Pictures stay out of this copy, which runs from the first line of the material through the line containing "SP2: speaker 16R".

--- Exercise material Enclosed Below ---

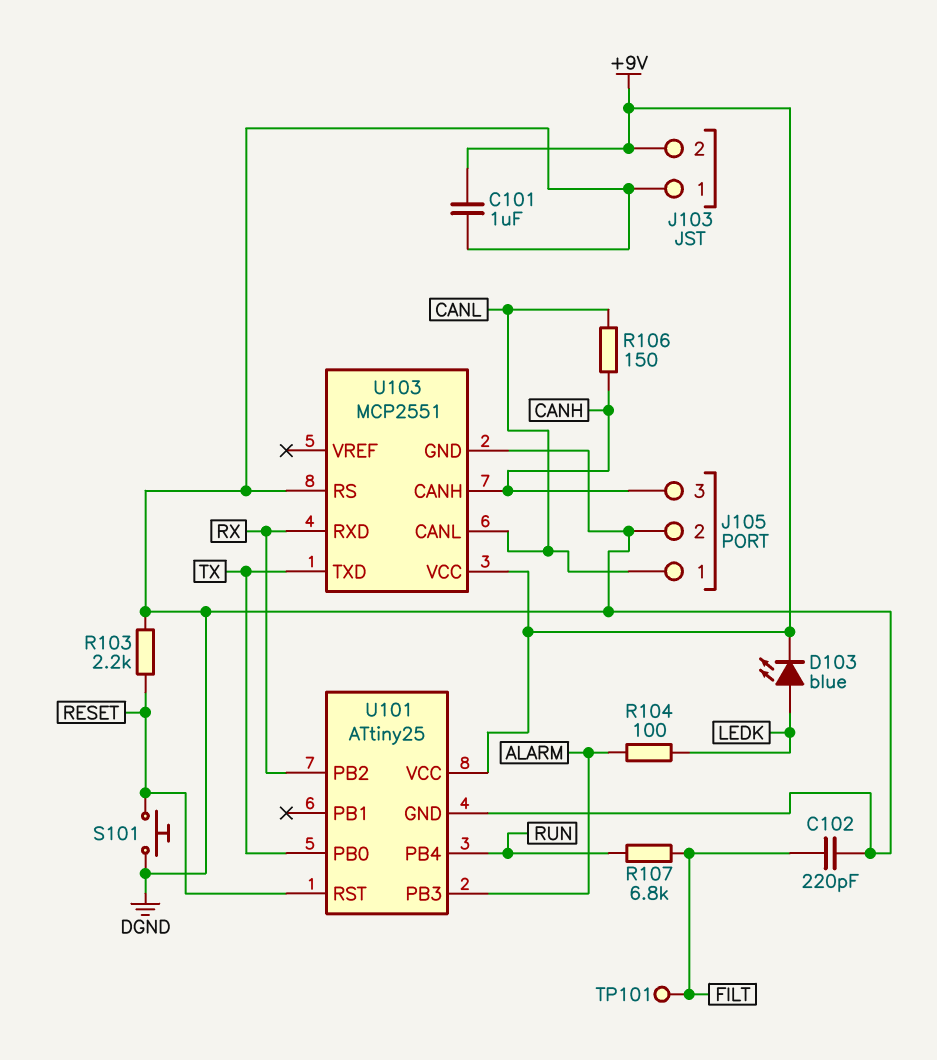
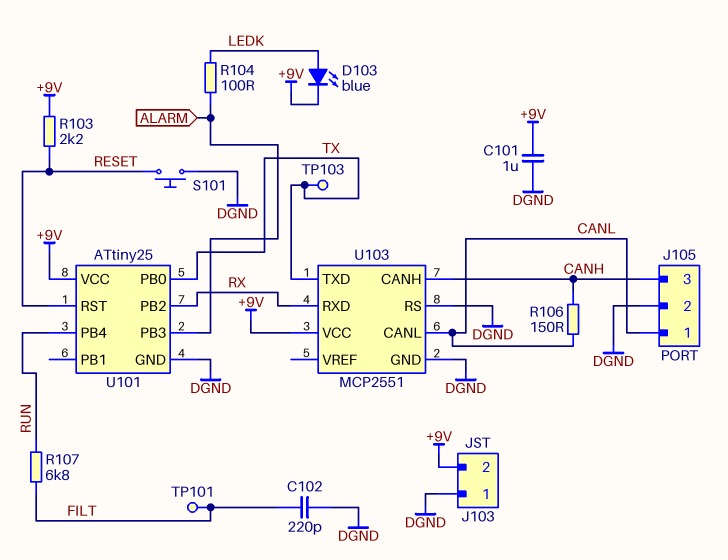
R103: 2.2k (DGND, RESET) -> 2.2k (+9V, RESET)
TP103: none -> test point (TX)

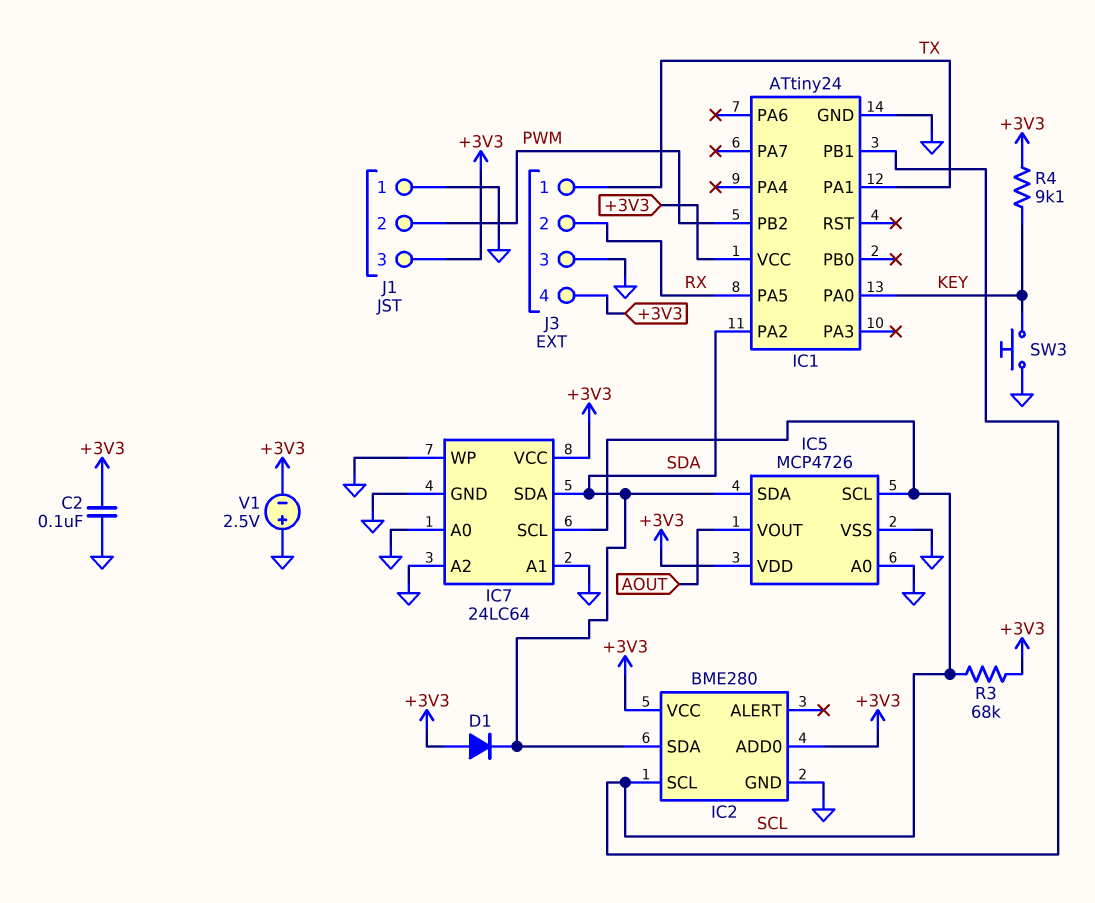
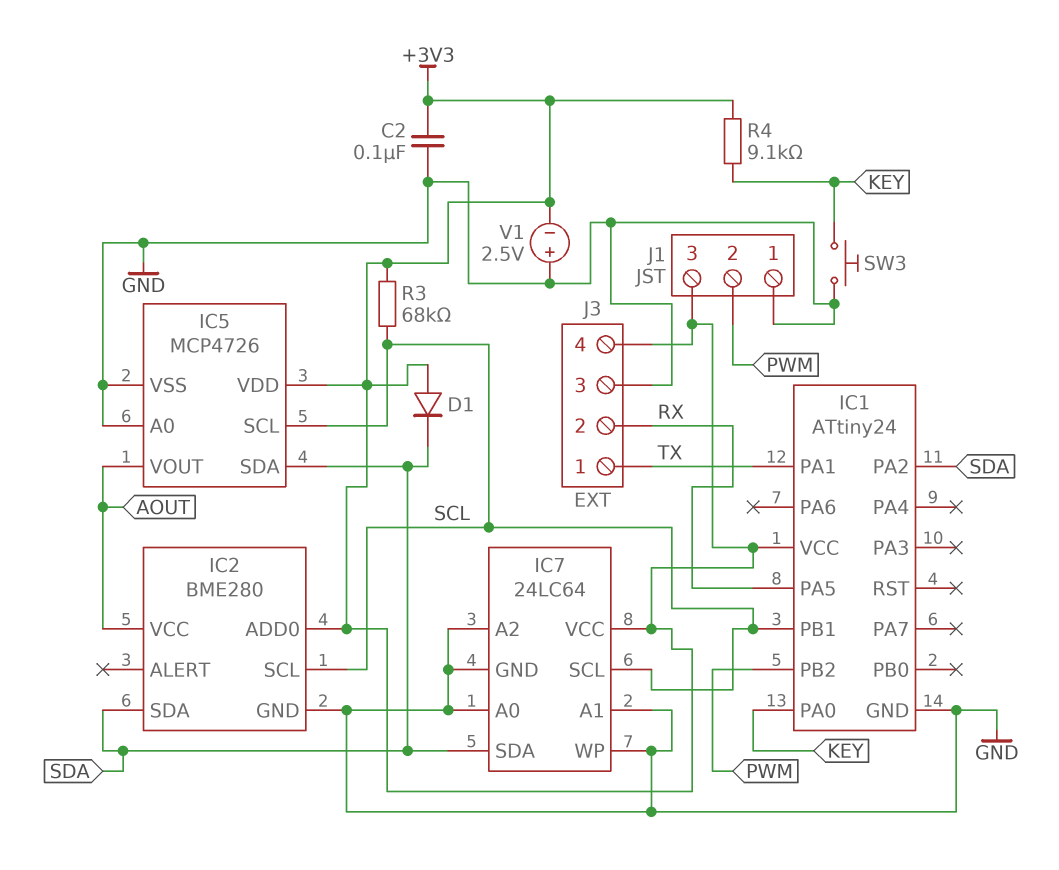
IC2 pin VCC: +3V3 -> AOUT

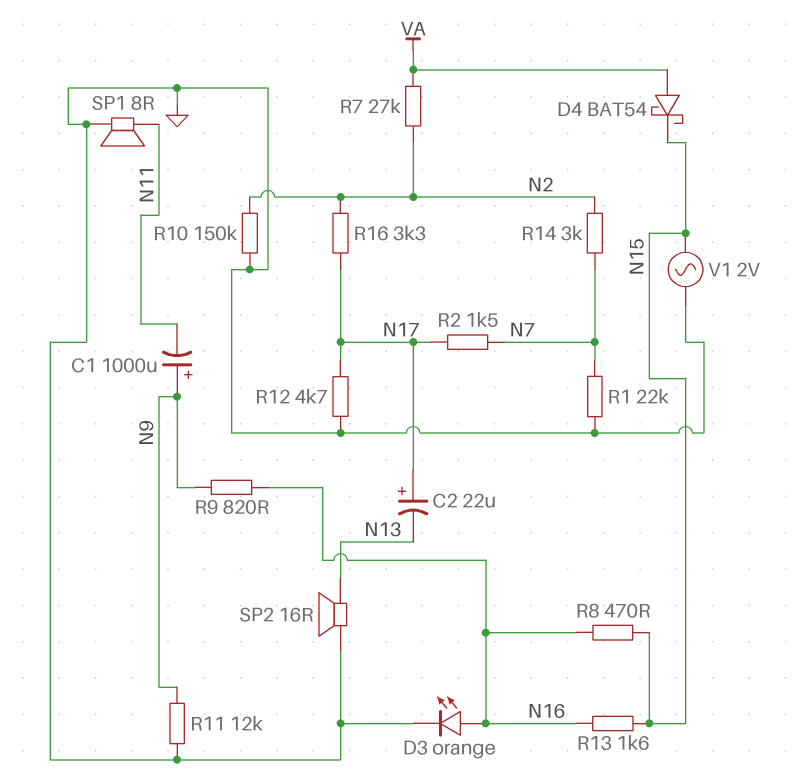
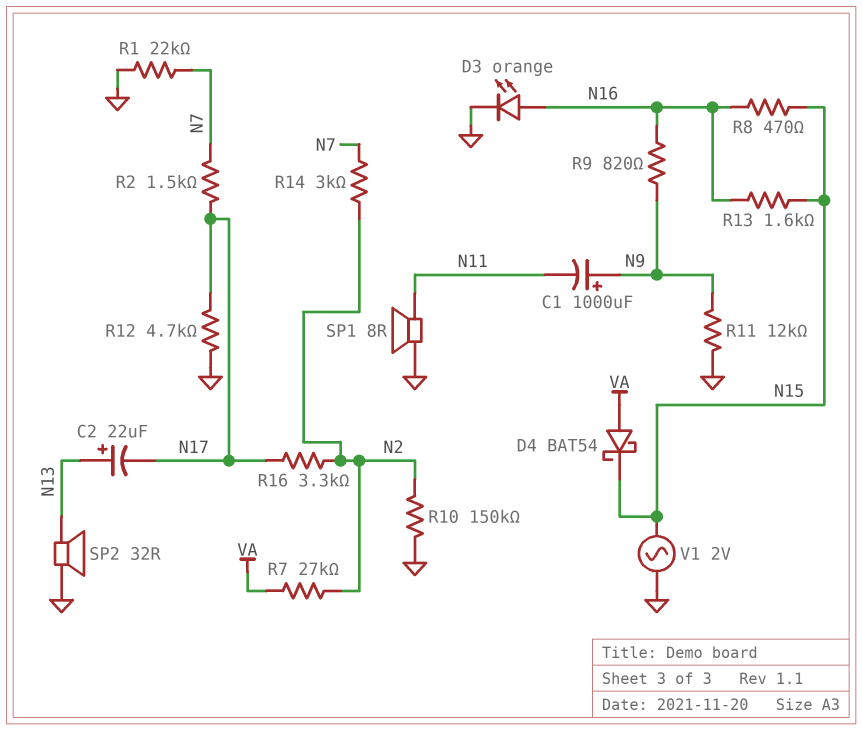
C2: 22uF (plus N17, minus N13) -> 22uF (plus N13, minus N17)
SP2: speaker 16R (GND, N13) -> speaker 32R (GND, N13)

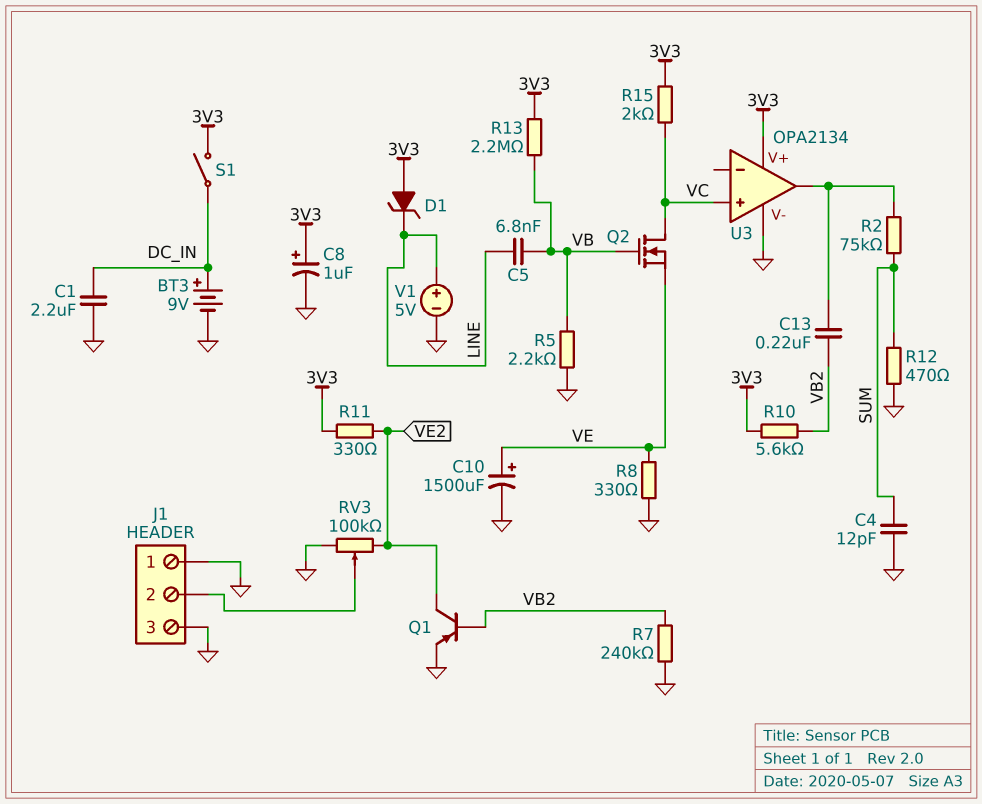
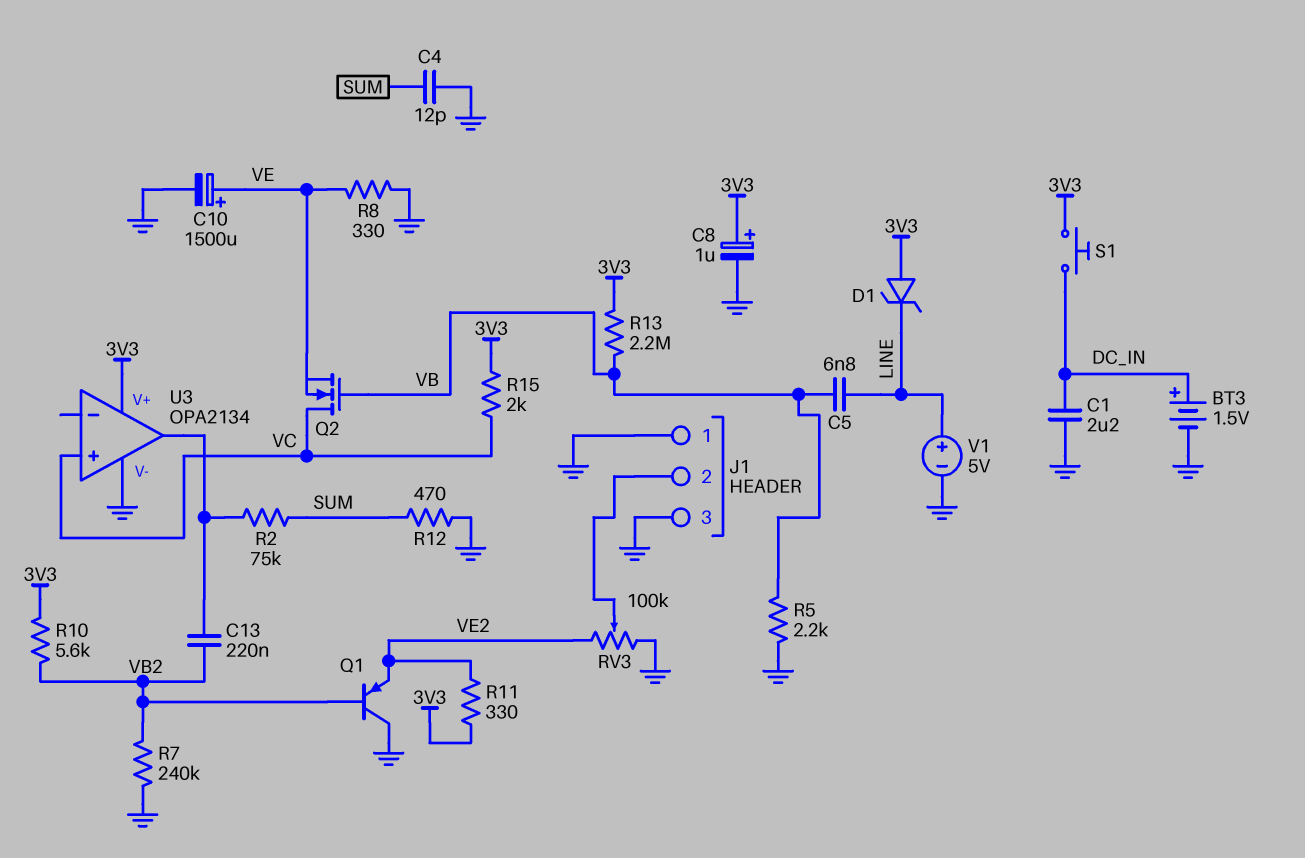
BT3: 9V (plus DC_IN, minus GND) -> 1.5V (plus DC_IN, minus GND)
Q1: PNP (B VB2, C VE2, E GND) -> PNP (B VB2, C GND, E VE2)
S1: switch (3V3, DC_IN) -> button (3V3, DC_IN)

--- End of Enclosed Exercise material ---

> [Exercise result]
R103: 2.2k (DGND, RESET) -> 2.2k (+9V, RESET)
TP103: none -> test point (TX)

IC2 pin VCC: +3V3 -> AOUT

C2: 22uF (plus N17, minus N13) -> 22uF (plus N13, minus N17)
SP2: speaker 16R (GND, N13) -> speaker 32R (GND, N13)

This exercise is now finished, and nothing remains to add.